## Exercise instructions
The lines to copy are those holding the string "counterclockwise" in the entries below.

[Recorded data]

# # # # # # #

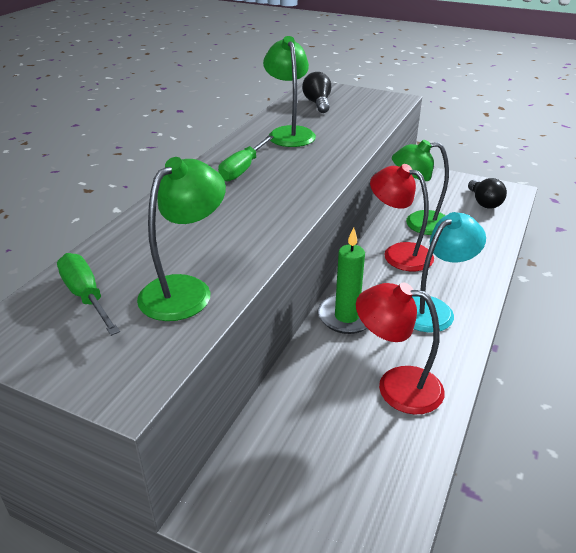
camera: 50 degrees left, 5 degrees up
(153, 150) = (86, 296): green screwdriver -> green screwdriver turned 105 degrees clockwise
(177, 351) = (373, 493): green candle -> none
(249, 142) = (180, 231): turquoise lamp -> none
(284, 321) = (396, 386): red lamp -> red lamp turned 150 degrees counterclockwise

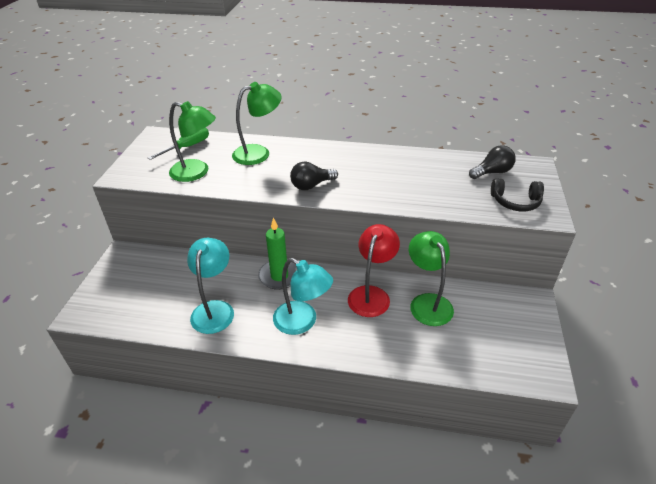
camera: 75 degrees right, 5 degrees up
(243, 169) = (343, 161): green screwdriver -> none
(289, 133) = (417, 169): green lamp -> green lamp (258, 153)
(371, 105) = (515, 202): none -> black headphones
(396, 386) = (214, 309): red lamp -> turquoise lamp
(484, 202) = (500, 350): black light bulb -> black light bulb (311, 185)

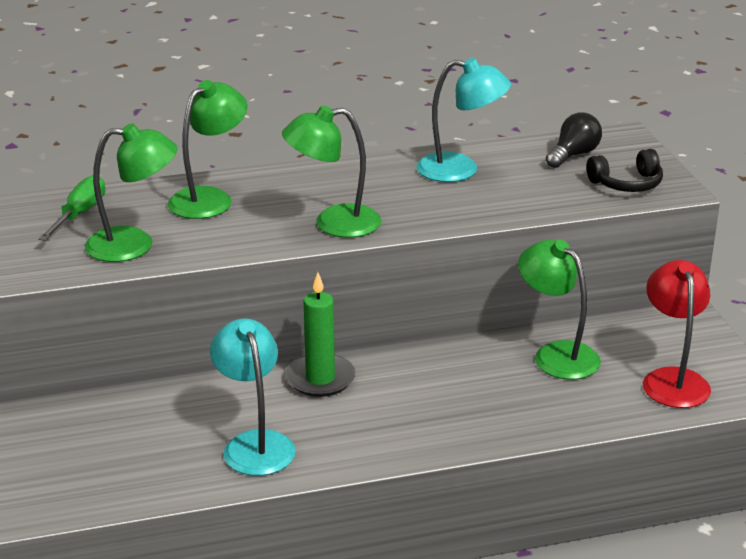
camera: 25 degrees left, 10 degrees down
(302, 322) = (400, 423): turquoise lamp -> turquoise lamp (460, 170)
(311, 185) = (333, 223): black light bulb -> green lamp
(371, 294) = (473, 365): red lamp -> red lamp (672, 379)

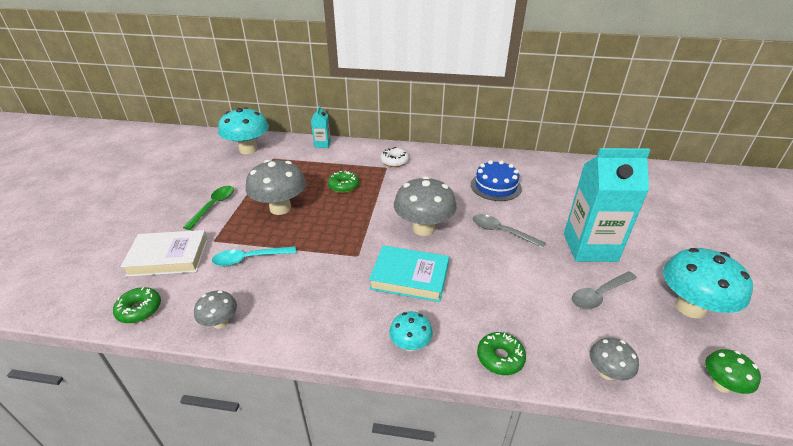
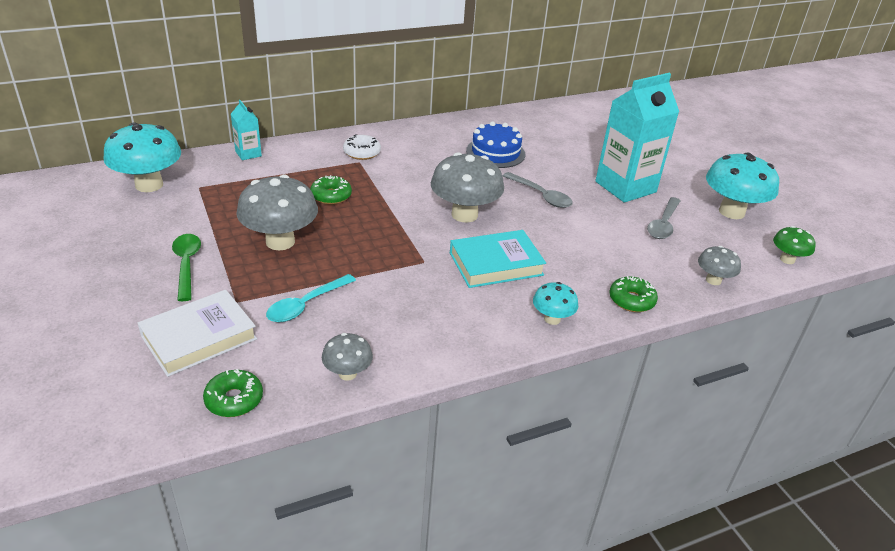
camera: 35 degrees left, 0 degrees up
(502, 232) = (541, 195): grey spoon -> grey spoon turned 135 degrees counterclockwise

# # # # # # #

## Solution to the problem
(284, 321) = (396, 386): red lamp -> red lamp turned 150 degrees counterclockwise
(502, 232) = (541, 195): grey spoon -> grey spoon turned 135 degrees counterclockwise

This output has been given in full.